### Provided data
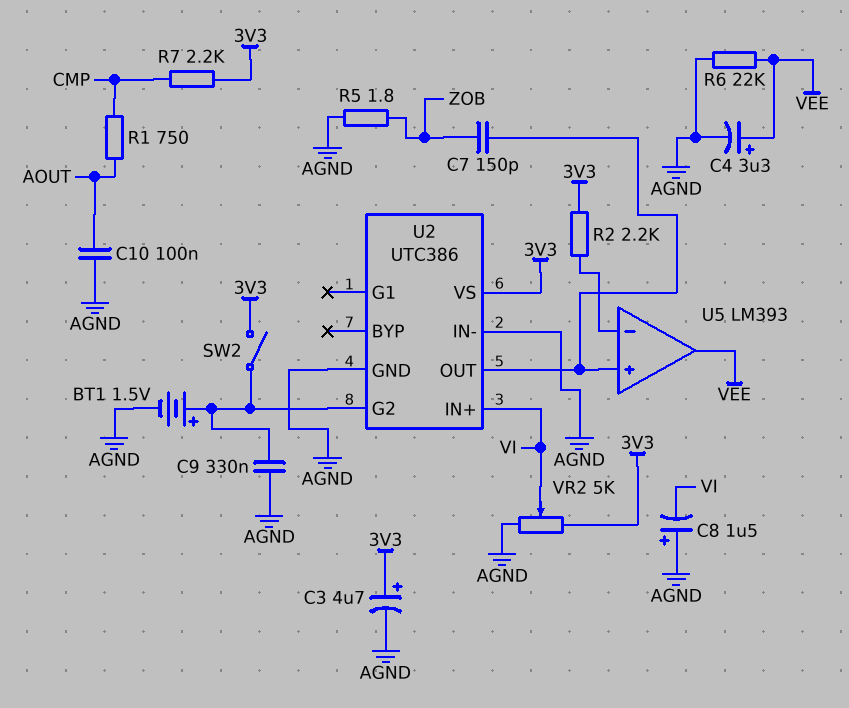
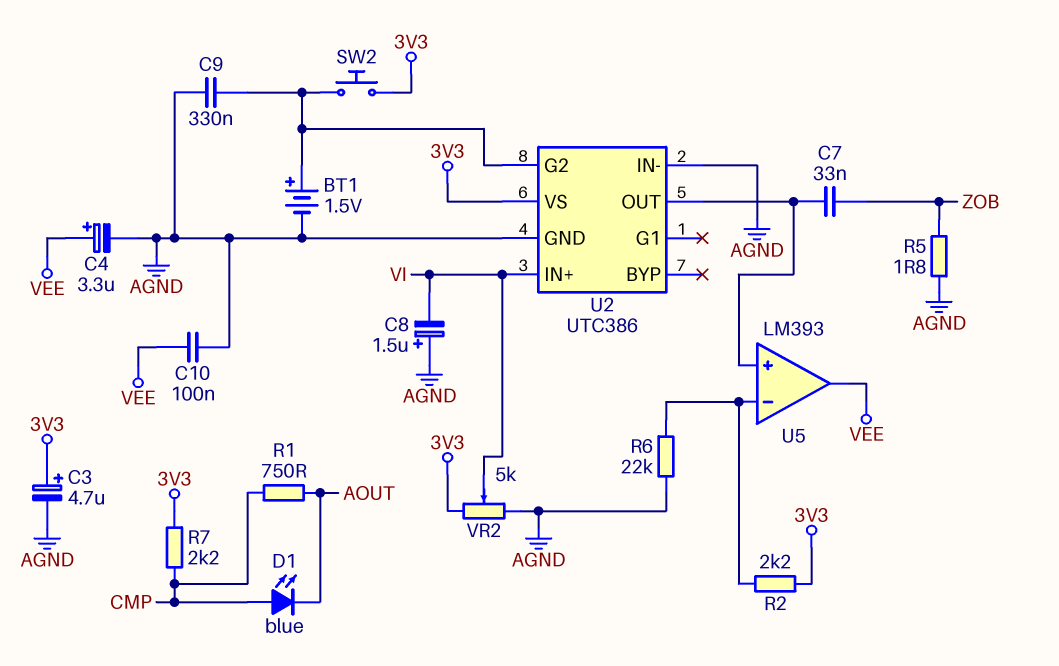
C7: 150pF (U2/OUT, ZOB) -> 33nF (U2/OUT, ZOB)
C10: 100nF (AGND, AOUT) -> 100nF (AGND, VEE)
D1: none -> LED blue (A CMP, K AOUT)
R6: 22k (AGND, VEE) -> 22k (AGND, U5/in-)
SW2: switch (3V3, U2/G2) -> button (3V3, U2/G2)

### Exercise objective
Scan the entries and show every line in which the word "AGND" is found.

### Expected answer
C10: 100nF (AGND, AOUT) -> 100nF (AGND, VEE)
R6: 22k (AGND, VEE) -> 22k (AGND, U5/in-)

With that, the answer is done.